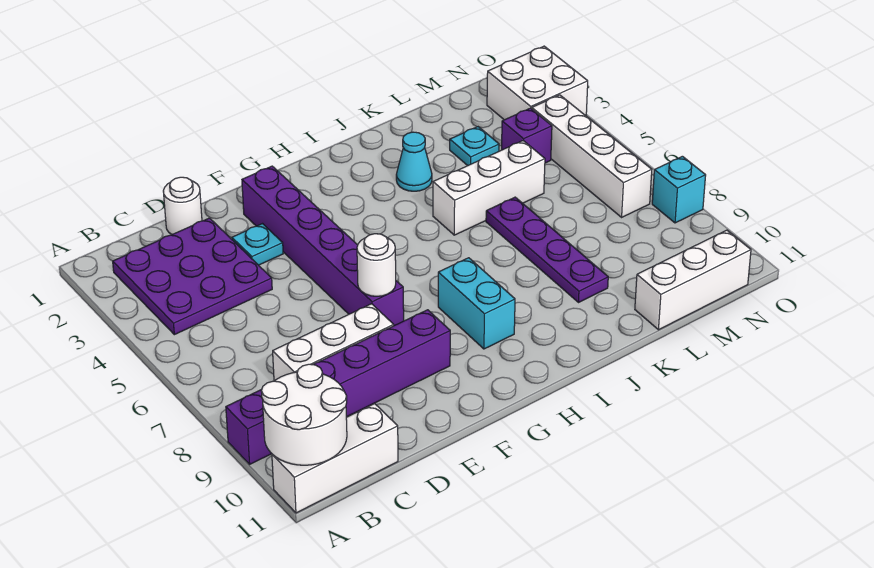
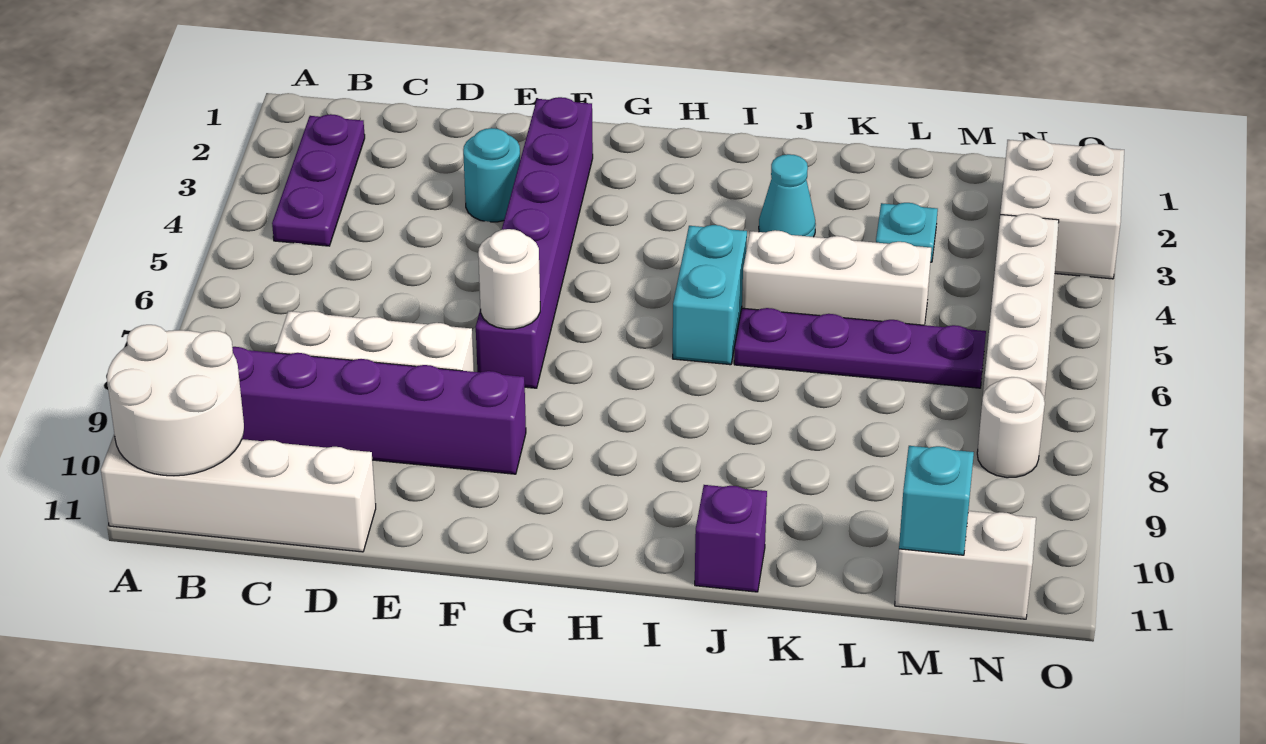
white brick A11:C11 level 1 -> white brick A11:D11 level 1
purple plate B2:D4 level 1 -> purple plate B2:B4 level 1
white round brick D1 level 1 -> white round brick N8 level 1
cyan plate E3 level 1 -> cyan round brick E3 level 1
cyan brick H8:H9 level 1 -> cyan brick I5:I6 level 1
purple plate K6:K9 level 1 -> purple plate J6:M6 level 1
white brick L11:N11 level 1 -> white brick M11:N11 level 1
purple brick M4 level 1 -> purple brick J11 level 1
cyan brick O8 level 1 -> cyan brick M11 level 2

Task instructions:
The answer must consist of the lines from the one with "cyan brick H8:H9" through the final line of the entries above, exactly as they are, and nothing else.

Task response:
cyan brick H8:H9 level 1 -> cyan brick I5:I6 level 1
purple plate K6:K9 level 1 -> purple plate J6:M6 level 1
white brick L11:N11 level 1 -> white brick M11:N11 level 1
purple brick M4 level 1 -> purple brick J11 level 1
cyan brick O8 level 1 -> cyan brick M11 level 2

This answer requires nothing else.